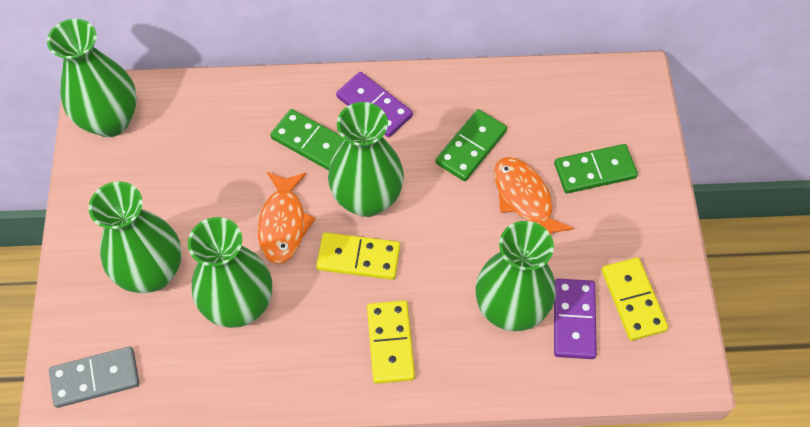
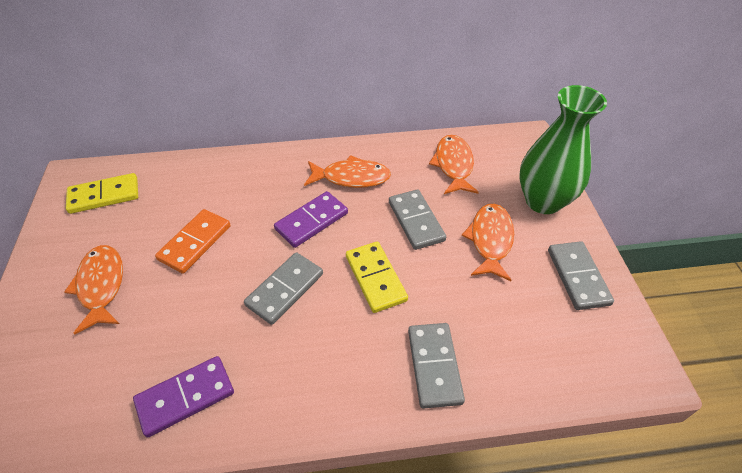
green domino: [270,109,344,170] [435,109,507,181] [554,144,638,194] = 3 -> none = 0
green vase: [47,19,137,137] [88,181,182,293] [188,217,272,328] [328,102,404,217] [475,221,556,331] = 5 -> [519,85,607,214] = 1
grey domino: [49,346,139,408] = 1 -> [244,252,323,325] [389,189,446,250] [408,323,465,409] [548,241,614,310] = 4
orange domino: none = 0 -> [155,209,231,274] = 1
orange fish: [258,172,316,264] [494,157,574,235] = 2 -> [64,245,123,334] [304,155,391,188] [429,135,479,194] [462,204,514,281] = 4
yellow domino: [316,232,400,280] [367,301,415,384] [602,257,668,341] = 3 -> [66,173,138,214] [346,242,408,313] = 2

■ Work required ■
Set out, exactly as written, the lines from the line with "orange fish: [258,172,316,264]" to the last line of the records, inclusive, and only those lines.

■ The completed task ■
orange fish: [258,172,316,264] [494,157,574,235] = 2 -> [64,245,123,334] [304,155,391,188] [429,135,479,194] [462,204,514,281] = 4
yellow domino: [316,232,400,280] [367,301,415,384] [602,257,668,341] = 3 -> [66,173,138,214] [346,242,408,313] = 2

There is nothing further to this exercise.